- [Problem to work on]: Scan the records below for the line with "heart in green" and the line with "tree in grey (101, 286)", and retype that range exactly, both ends included, pictures excepted.

[Scene change data]
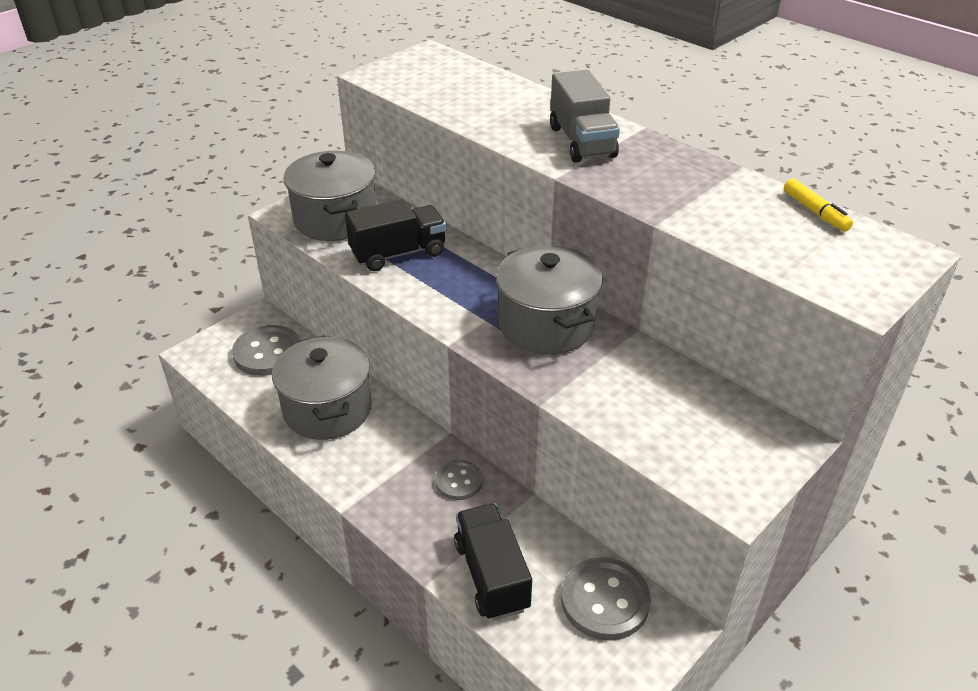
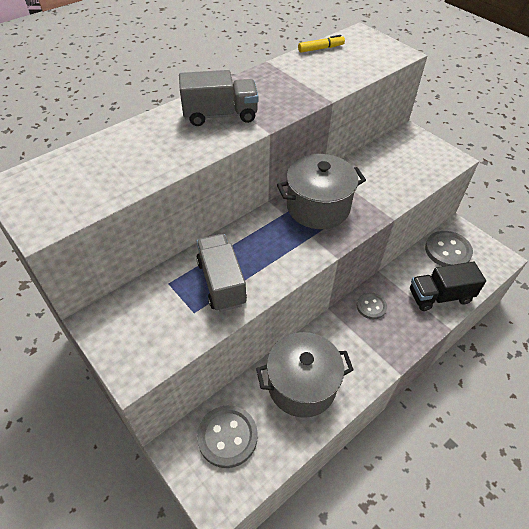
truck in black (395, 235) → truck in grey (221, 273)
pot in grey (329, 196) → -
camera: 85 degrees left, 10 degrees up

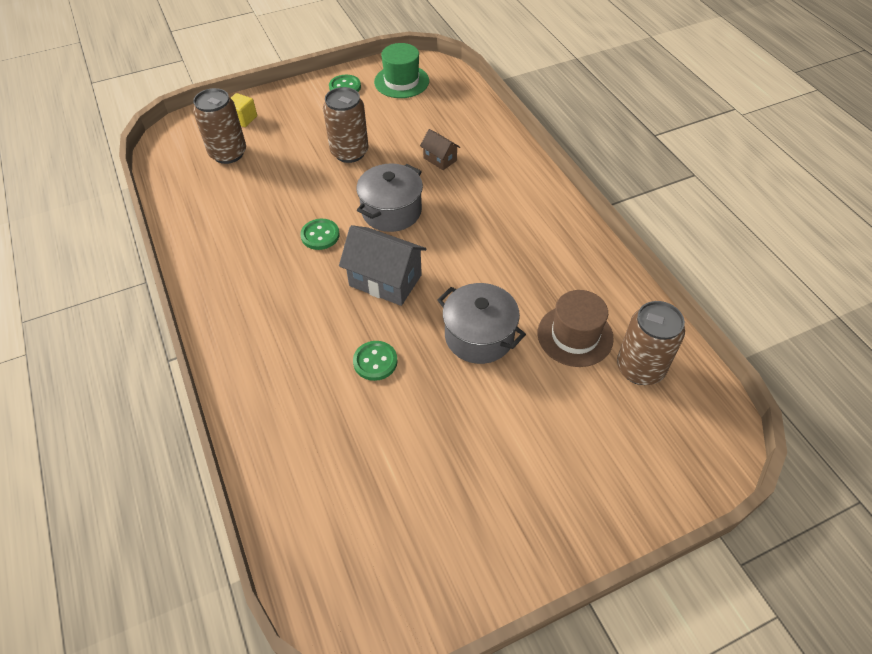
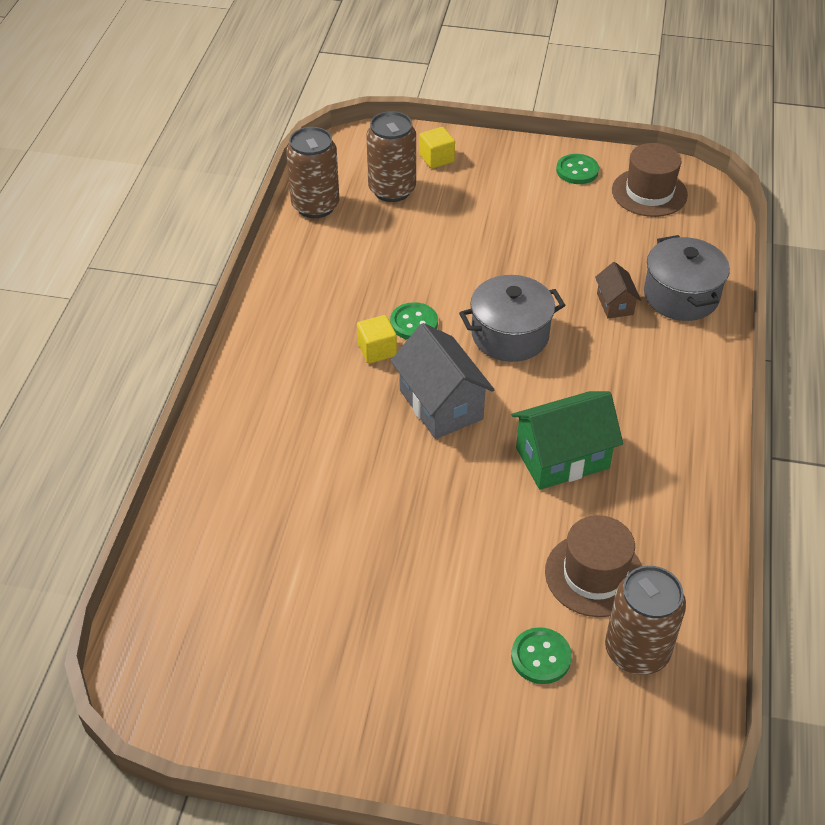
can in brown (346, 125) → can in brown (312, 172), move
- → cube in yellow (377, 339)
button in green (375, 361) → button in green (541, 655), move
- → house in green (567, 440)
hat in green (401, 70) → hat in brown (650, 180)
pot in grey (481, 323) → pot in grey (687, 278), move
camera: 35 degrees right, 5 degrees down

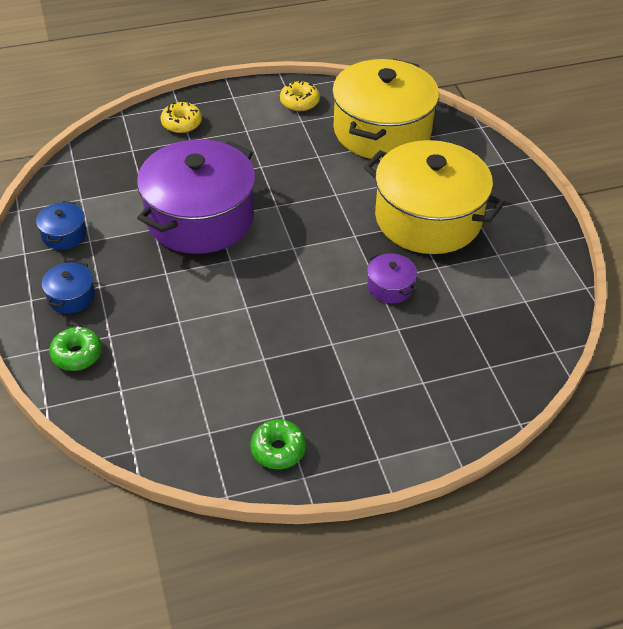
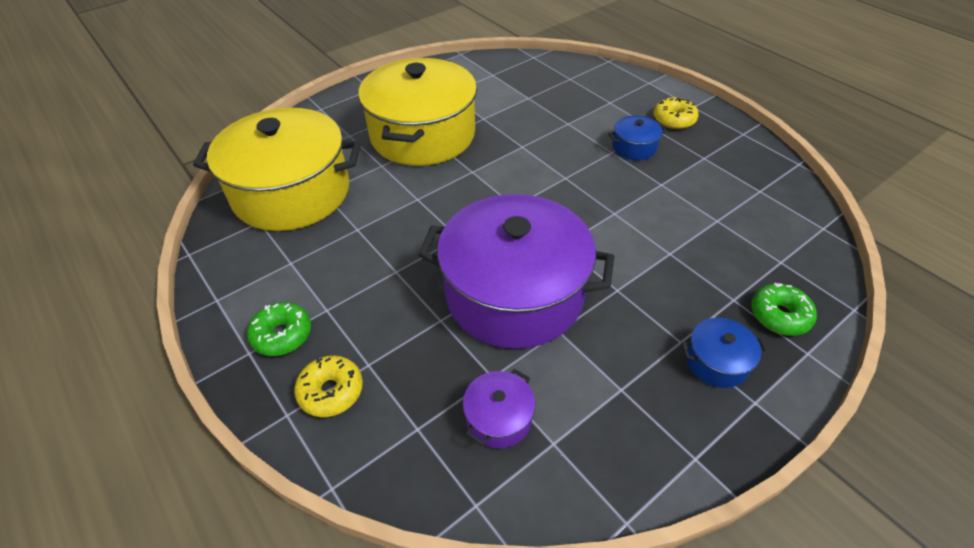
donut in green (278, 444) → donut in green (279, 329), move
pot in purple (392, 278) → pot in purple (499, 408), move
pot in blue (61, 225) → pot in blue (637, 137), move
donut in yellow (300, 96) → donut in yellow (676, 113), move
camera: 110 degrees left, 0 degrees up

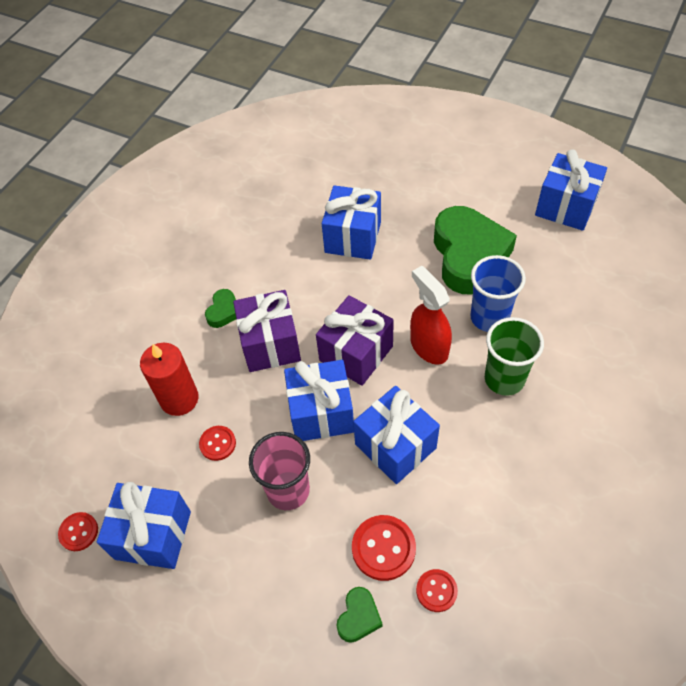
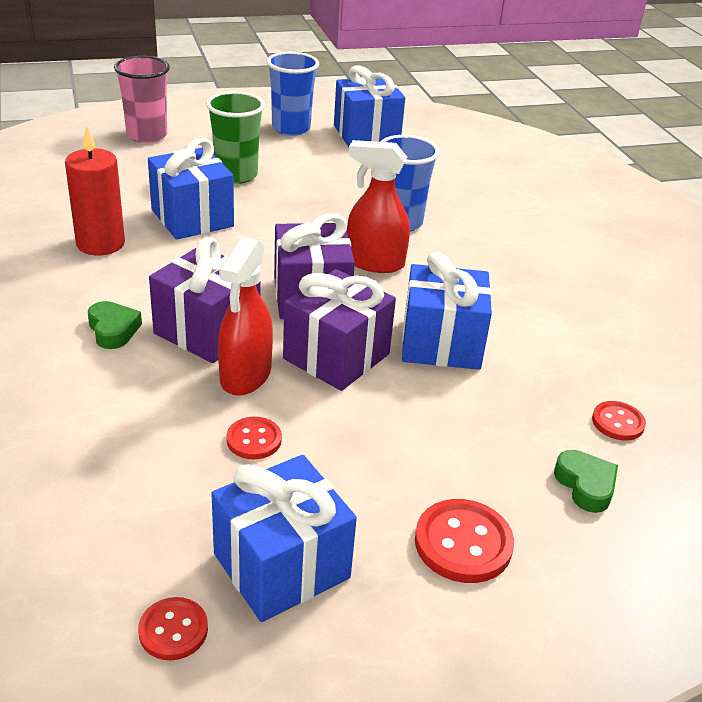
candle in red (169, 379) → candle in red (95, 191), move
cup in pink (279, 471) → cup in pink (142, 99), move
cup in green (514, 356) → cup in green (235, 137), move
- → spray bottle in red (245, 316)
- → cup in blue (293, 94)
gift in blue (319, 400) → gift in purple (339, 330)
button in red (384, 548) → button in red (464, 541), move
heart in green (475, 250) → -
camera: 50 degrees left, 20 degrees down

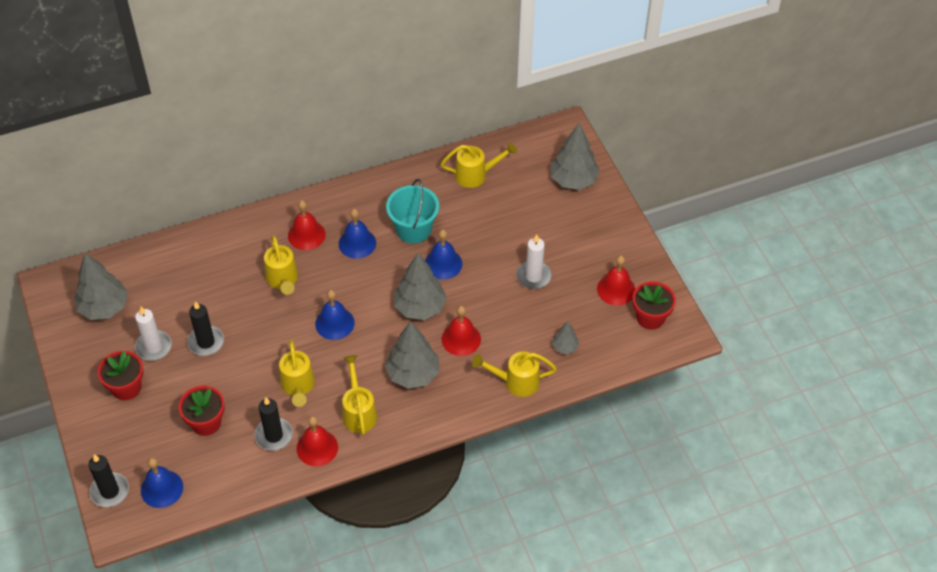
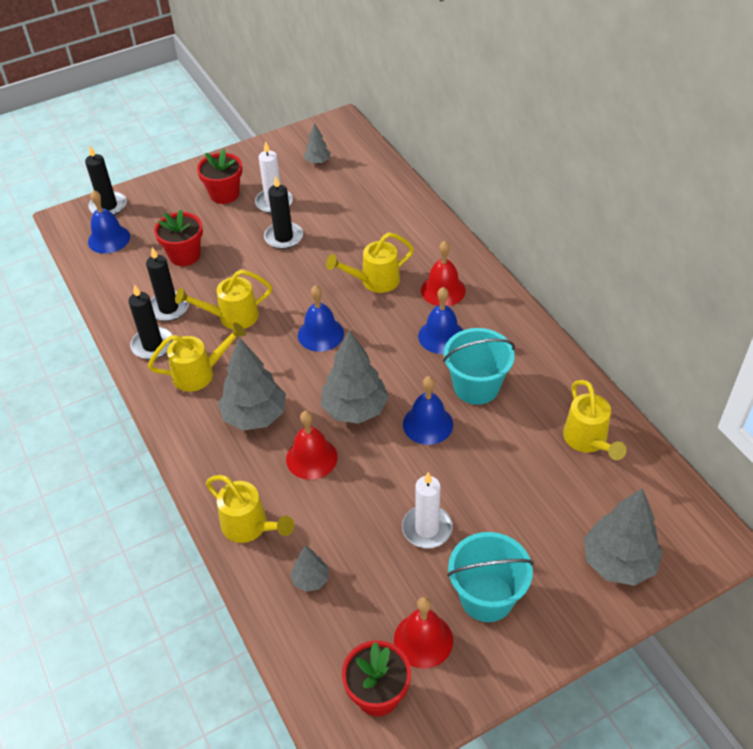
bell in red (317, 441) → candle in black (151, 321)
watering can in yellow (514, 374) → watering can in yellow (250, 509), 135 degrees clockwise
tree in grey (101, 286) → tree in grey (317, 143), x0.50
- → bucket in turquoise (490, 577)
camera: 85 degrees right, 5 degrees down

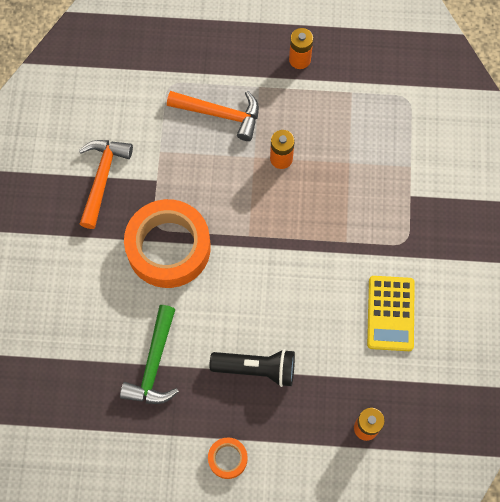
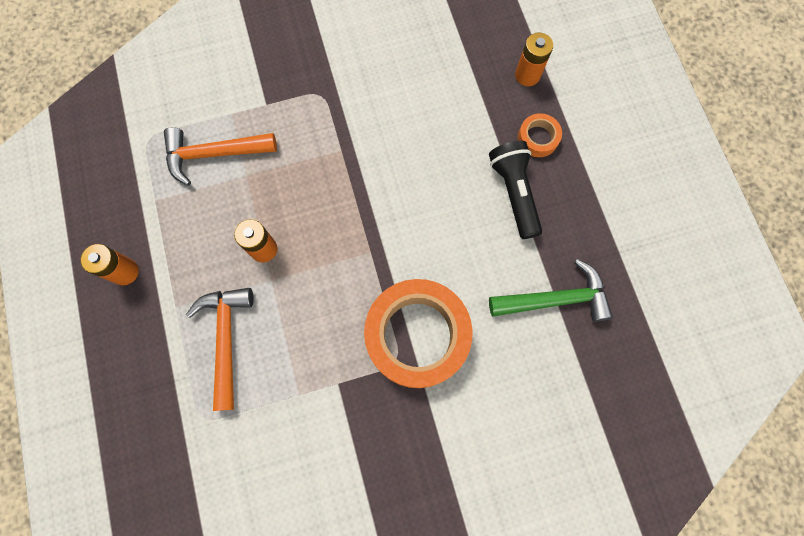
hammer in orange (106, 184) → hammer in orange (220, 156), move
tape in orange (228, 458) → tape in orange (540, 135), move
calculator in yellow (391, 313) → -
camera: 110 degrees left, 5 degrees up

- [Your solution]:
heart in green (475, 250) → -
camera: 50 degrees left, 20 degrees down

bell in red (317, 441) → candle in black (151, 321)
watering can in yellow (514, 374) → watering can in yellow (250, 509), 135 degrees clockwise
tree in grey (101, 286) → tree in grey (317, 143), x0.50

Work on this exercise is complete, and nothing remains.